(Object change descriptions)
■ ■ ■ ■ ■ ■ ■
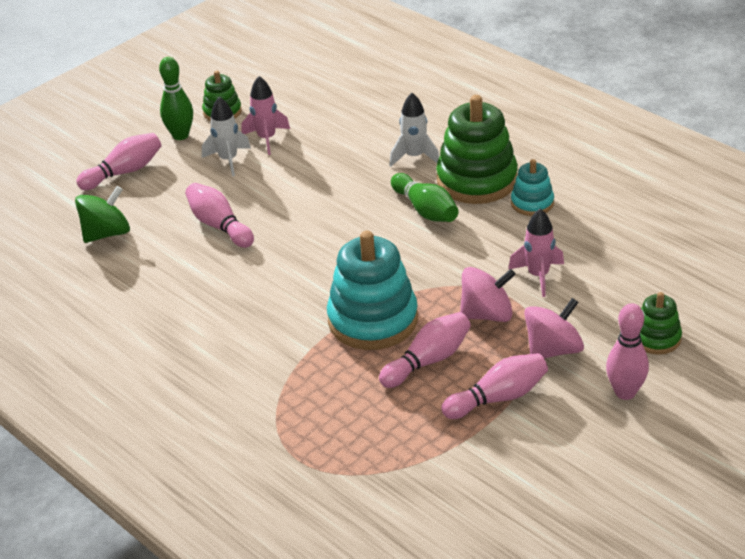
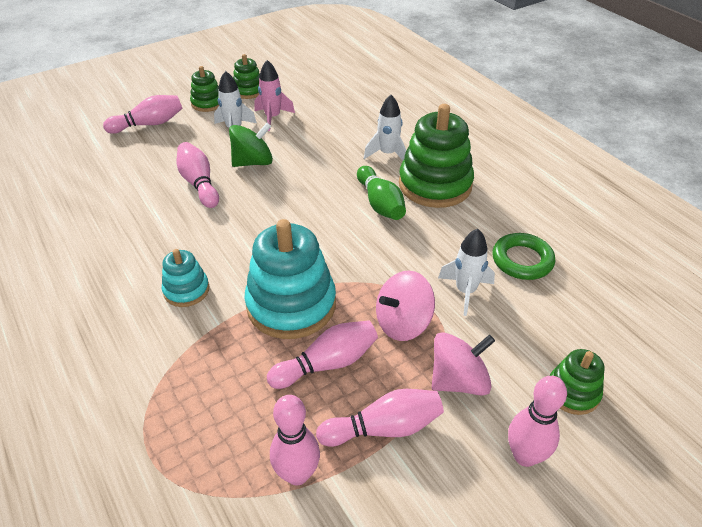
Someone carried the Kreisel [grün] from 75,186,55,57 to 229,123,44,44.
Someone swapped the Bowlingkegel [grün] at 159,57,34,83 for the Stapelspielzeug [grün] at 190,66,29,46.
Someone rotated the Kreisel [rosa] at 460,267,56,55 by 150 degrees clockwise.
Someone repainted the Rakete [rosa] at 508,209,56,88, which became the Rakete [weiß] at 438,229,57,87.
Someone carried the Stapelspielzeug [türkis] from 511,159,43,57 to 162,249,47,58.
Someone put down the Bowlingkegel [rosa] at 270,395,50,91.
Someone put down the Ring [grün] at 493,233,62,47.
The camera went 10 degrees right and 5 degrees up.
■ ■ ■ ■ ■ ■ ■
Task requirements: Exactly as they stand, the entries must be written out again, pictures excluded.

Output of the exercise:
Someone carried the Kreisel [grün] from 75,186,55,57 to 229,123,44,44.
Someone swapped the Bowlingkegel [grün] at 159,57,34,83 for the Stapelspielzeug [grün] at 190,66,29,46.
Someone rotated the Kreisel [rosa] at 460,267,56,55 by 150 degrees clockwise.
Someone repainted the Rakete [rosa] at 508,209,56,88, which became the Rakete [weiß] at 438,229,57,87.
Someone carried the Stapelspielzeug [türkis] from 511,159,43,57 to 162,249,47,58.
Someone put down the Bowlingkegel [rosa] at 270,395,50,91.
Someone put down the Ring [grün] at 493,233,62,47.
The camera went 10 degrees right and 5 degrees up.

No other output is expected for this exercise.